** Work to complete **
Quote the listing below in its entirety, omitting every image.

Segment Start: Information provided

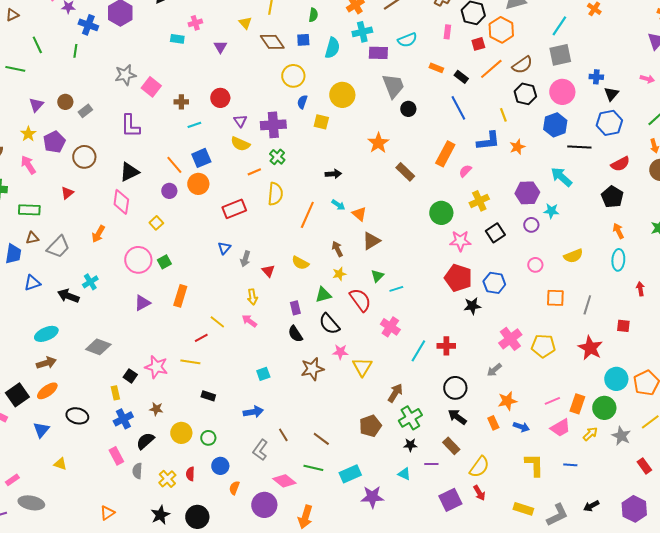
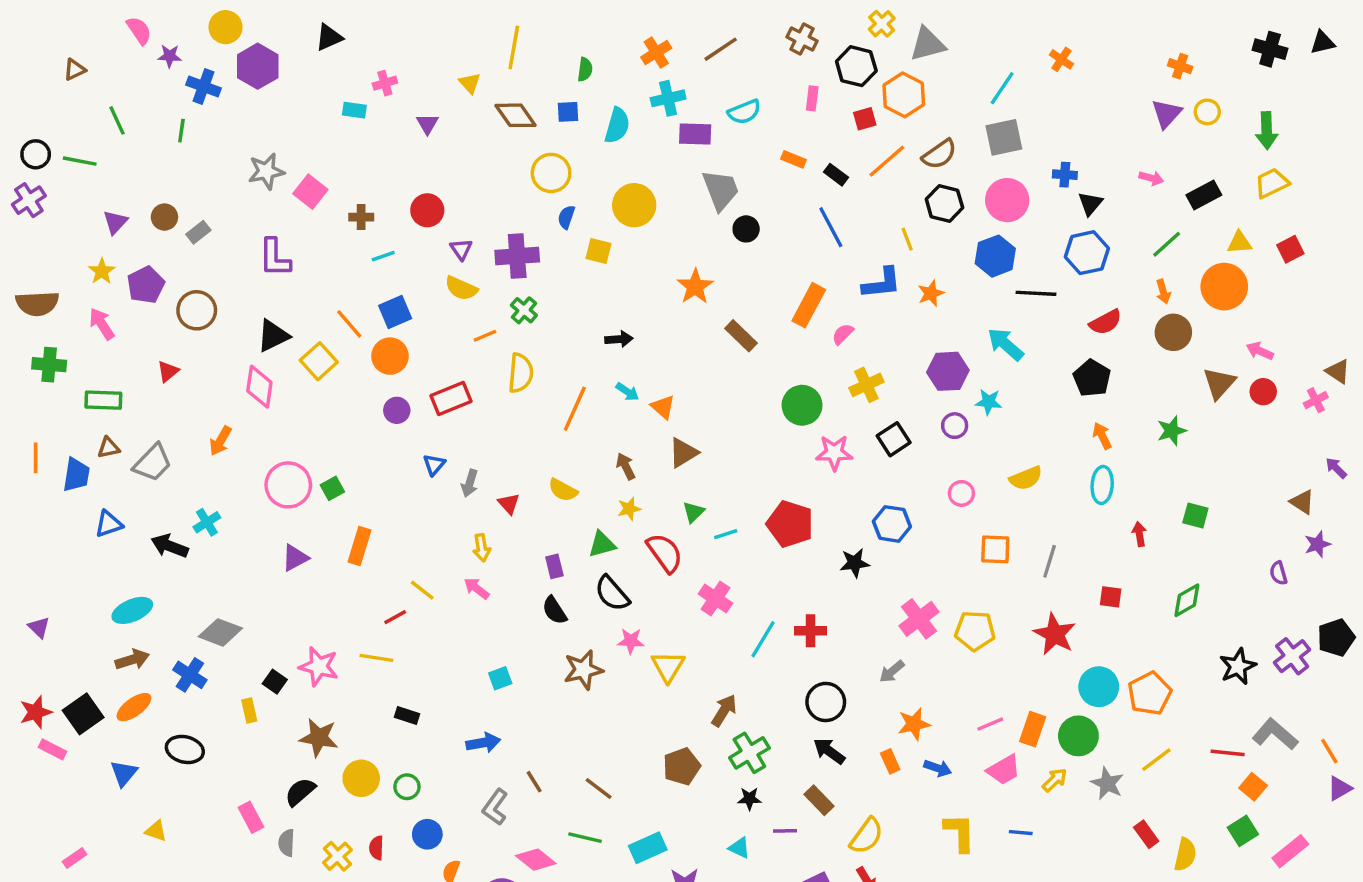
purple circle: (169, 191) -> (397, 410), moved
yellow square: (156, 223) -> (319, 361), moved, size x1.5
red pentagon: (458, 278) -> (790, 524), moved
brown star: (156, 409) -> (319, 738), size x1.6
blue cross: (123, 419) -> (190, 675), moved, turned -30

Segment End: Information provided

** Written response **
purple circle: (169, 191) -> (397, 410), moved
yellow square: (156, 223) -> (319, 361), moved, size x1.5
red pentagon: (458, 278) -> (790, 524), moved
brown star: (156, 409) -> (319, 738), size x1.6
blue cross: (123, 419) -> (190, 675), moved, turned -30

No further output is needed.